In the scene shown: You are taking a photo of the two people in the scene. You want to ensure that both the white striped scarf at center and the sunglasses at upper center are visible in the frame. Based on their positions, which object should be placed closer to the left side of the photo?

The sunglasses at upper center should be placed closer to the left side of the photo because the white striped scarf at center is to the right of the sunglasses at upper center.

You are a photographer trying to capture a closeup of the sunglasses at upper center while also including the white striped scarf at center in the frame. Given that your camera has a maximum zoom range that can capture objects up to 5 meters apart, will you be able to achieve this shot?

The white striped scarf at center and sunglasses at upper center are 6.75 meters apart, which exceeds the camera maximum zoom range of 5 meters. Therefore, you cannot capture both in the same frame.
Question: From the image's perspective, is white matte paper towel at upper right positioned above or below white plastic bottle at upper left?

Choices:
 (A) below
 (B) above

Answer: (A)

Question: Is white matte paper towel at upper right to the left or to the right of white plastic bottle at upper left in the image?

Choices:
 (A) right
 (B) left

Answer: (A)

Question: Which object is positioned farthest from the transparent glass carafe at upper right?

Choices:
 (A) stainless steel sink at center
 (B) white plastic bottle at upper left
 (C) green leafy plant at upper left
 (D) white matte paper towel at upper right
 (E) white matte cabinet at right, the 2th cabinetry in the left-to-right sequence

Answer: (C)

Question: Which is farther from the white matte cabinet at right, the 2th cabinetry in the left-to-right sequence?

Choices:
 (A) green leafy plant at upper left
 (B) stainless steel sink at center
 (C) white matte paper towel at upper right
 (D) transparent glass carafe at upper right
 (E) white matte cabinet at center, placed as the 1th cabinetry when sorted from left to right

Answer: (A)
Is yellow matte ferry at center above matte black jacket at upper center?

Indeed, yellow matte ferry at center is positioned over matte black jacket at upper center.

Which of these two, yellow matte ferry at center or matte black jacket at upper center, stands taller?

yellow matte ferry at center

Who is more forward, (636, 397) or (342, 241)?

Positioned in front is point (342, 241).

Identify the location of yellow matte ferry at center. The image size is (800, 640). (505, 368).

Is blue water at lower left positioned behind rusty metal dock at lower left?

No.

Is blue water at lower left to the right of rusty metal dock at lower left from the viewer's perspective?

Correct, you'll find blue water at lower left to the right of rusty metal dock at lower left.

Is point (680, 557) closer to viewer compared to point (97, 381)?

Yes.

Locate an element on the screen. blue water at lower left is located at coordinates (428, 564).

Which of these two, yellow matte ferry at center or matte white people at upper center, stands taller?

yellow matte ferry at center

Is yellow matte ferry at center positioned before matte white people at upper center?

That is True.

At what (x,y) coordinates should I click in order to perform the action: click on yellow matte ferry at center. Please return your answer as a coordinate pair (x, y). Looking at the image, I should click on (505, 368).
::::::::
:: Exercise ::
Copy everything from the start of the material down through the line containing "The sunglasses at upper center should", reproducing each line without any change.

:: Solution for this problem ::
In the scene shown: You are taking a photo of the two people in the scene. You want to ensure that both the white striped scarf at center and the sunglasses at upper center are visible in the frame. Based on their positions, which object should be placed closer to the left side of the photo?

The sunglasses at upper center should be placed closer to the left side of the photo because the white striped scarf at center is to the right of the sunglasses at upper center.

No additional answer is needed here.